*Exercise objective*
Word-for-word transcription: reproduce all of the data, but not the pictures.

Information provided Start Marker

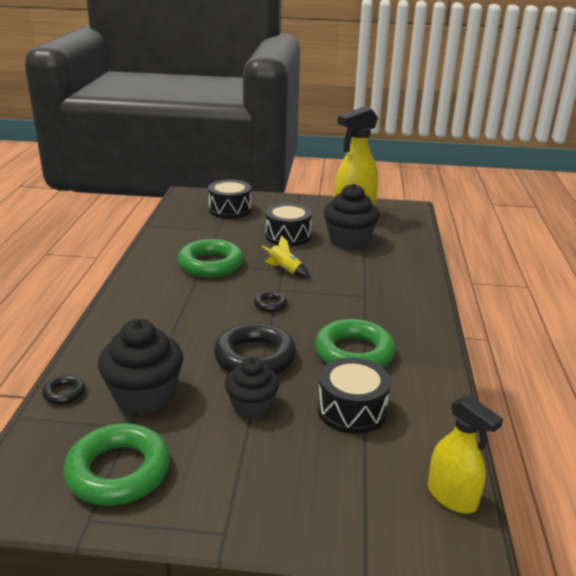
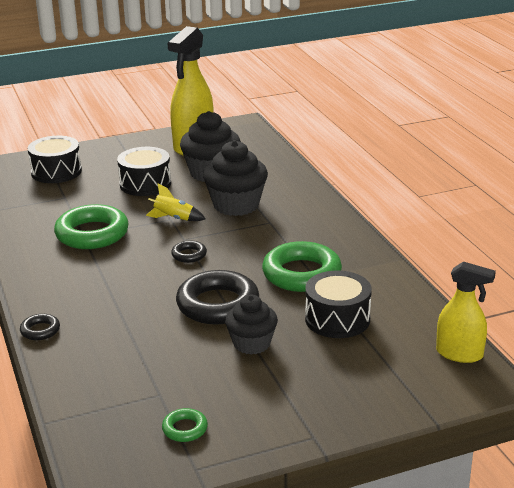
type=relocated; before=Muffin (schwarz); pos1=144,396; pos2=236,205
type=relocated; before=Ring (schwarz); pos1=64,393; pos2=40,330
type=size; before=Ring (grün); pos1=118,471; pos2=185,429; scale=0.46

Information provided End Marker

*Task solution*
type=relocated; before=Muffin (schwarz); pos1=144,396; pos2=236,205
type=relocated; before=Ring (schwarz); pos1=64,393; pos2=40,330
type=size; before=Ring (grün); pos1=118,471; pos2=185,429; scale=0.46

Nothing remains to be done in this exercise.